#### [ABOUT THIS EXERCISE]
Report every line of the data that includes "minus".

#### [DATASET RECORDS]

== Segment start ==

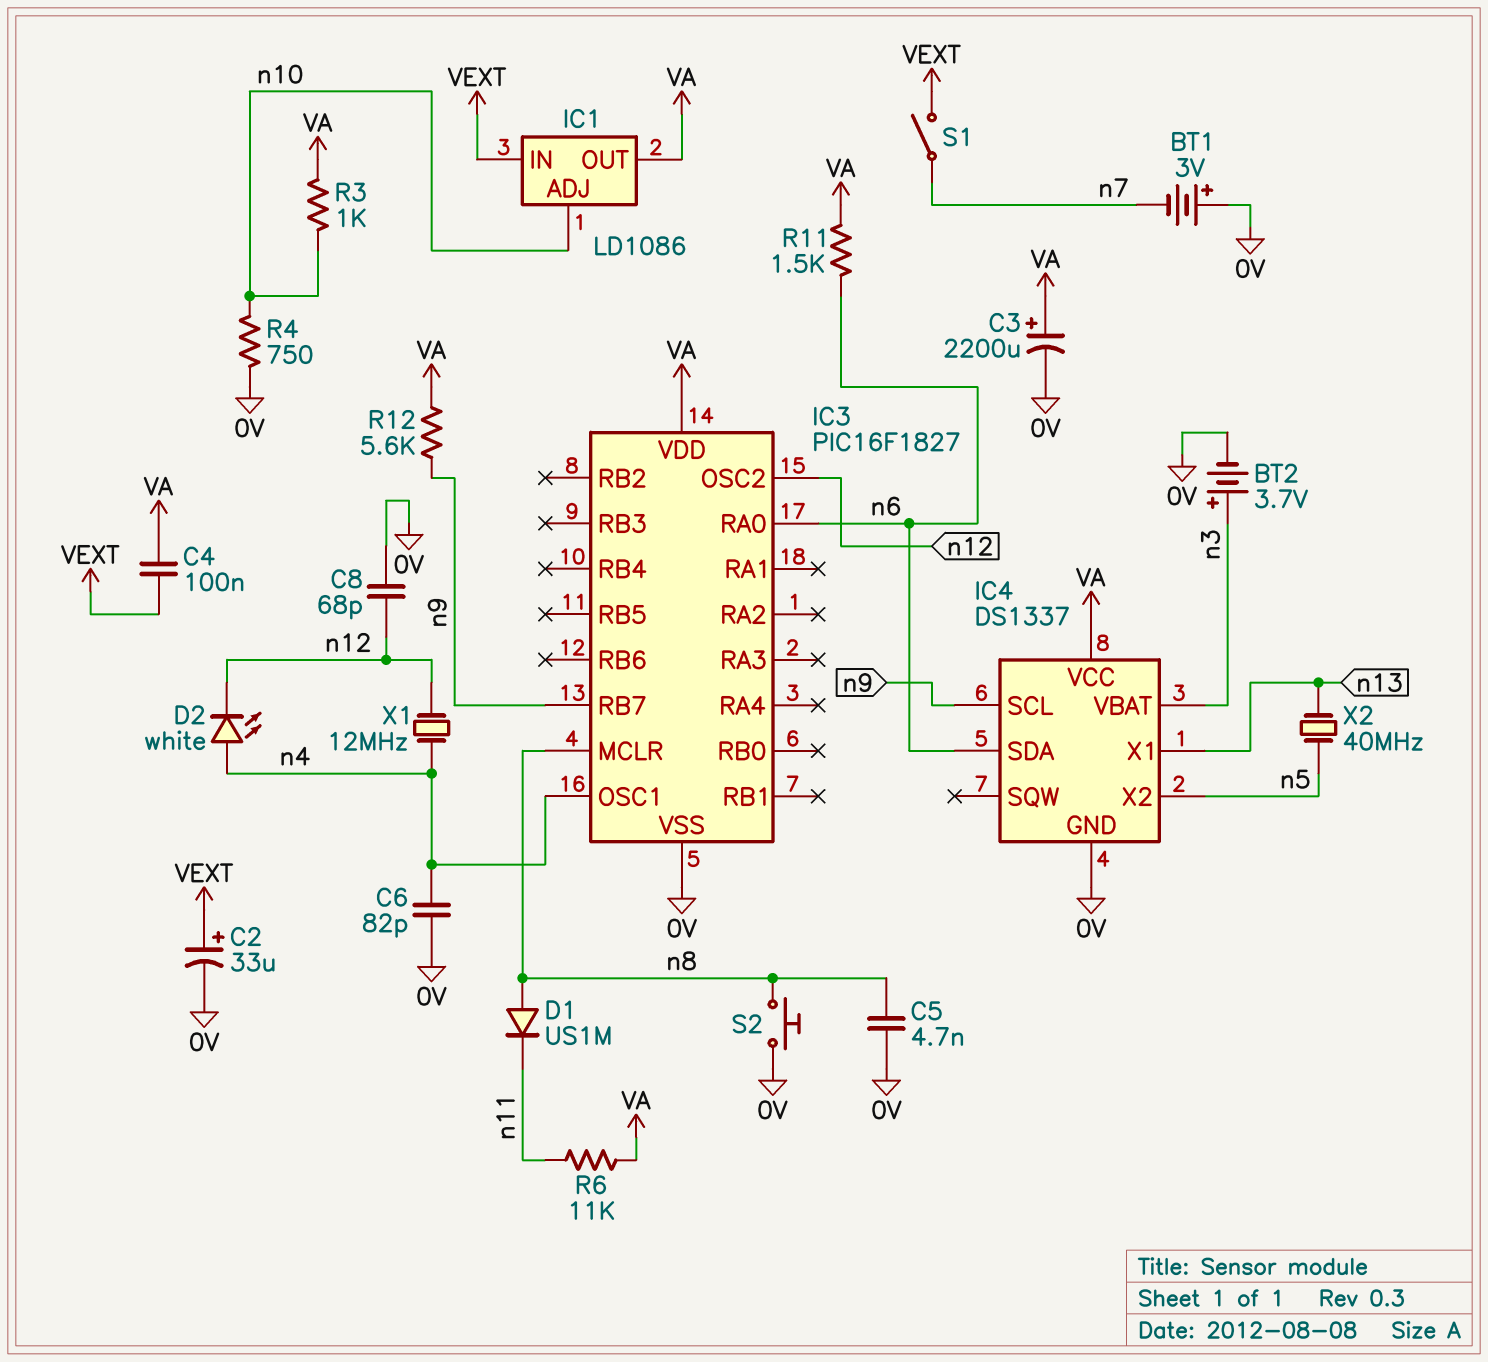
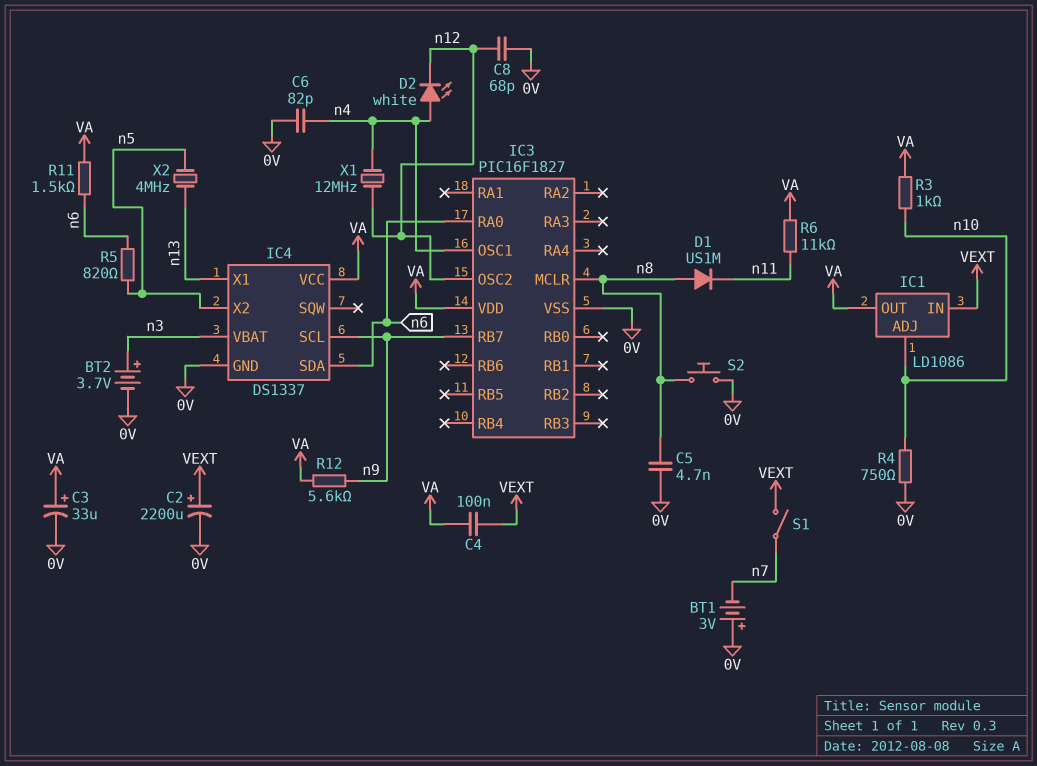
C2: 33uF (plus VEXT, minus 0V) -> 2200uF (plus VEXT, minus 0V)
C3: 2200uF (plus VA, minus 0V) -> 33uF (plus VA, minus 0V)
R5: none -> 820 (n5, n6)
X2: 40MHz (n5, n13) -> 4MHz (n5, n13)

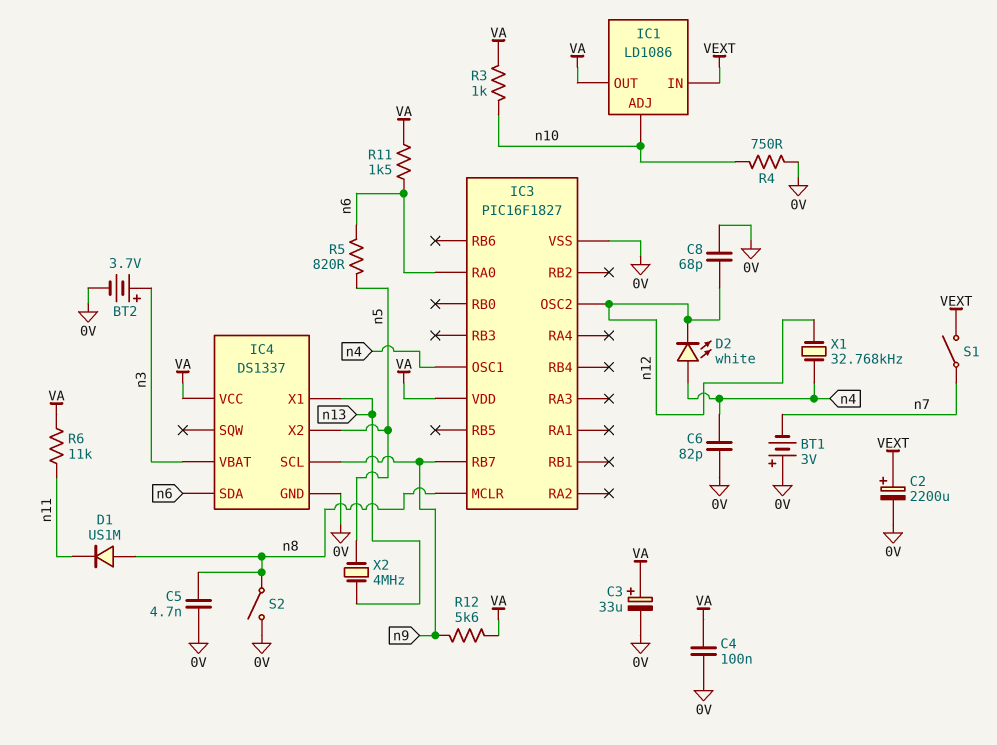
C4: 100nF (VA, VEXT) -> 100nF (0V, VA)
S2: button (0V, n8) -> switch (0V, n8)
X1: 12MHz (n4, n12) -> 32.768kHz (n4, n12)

== Segment end ==

#### [SOLVED EXERCISE]
C2: 33uF (plus VEXT, minus 0V) -> 2200uF (plus VEXT, minus 0V)
C3: 2200uF (plus VA, minus 0V) -> 33uF (plus VA, minus 0V)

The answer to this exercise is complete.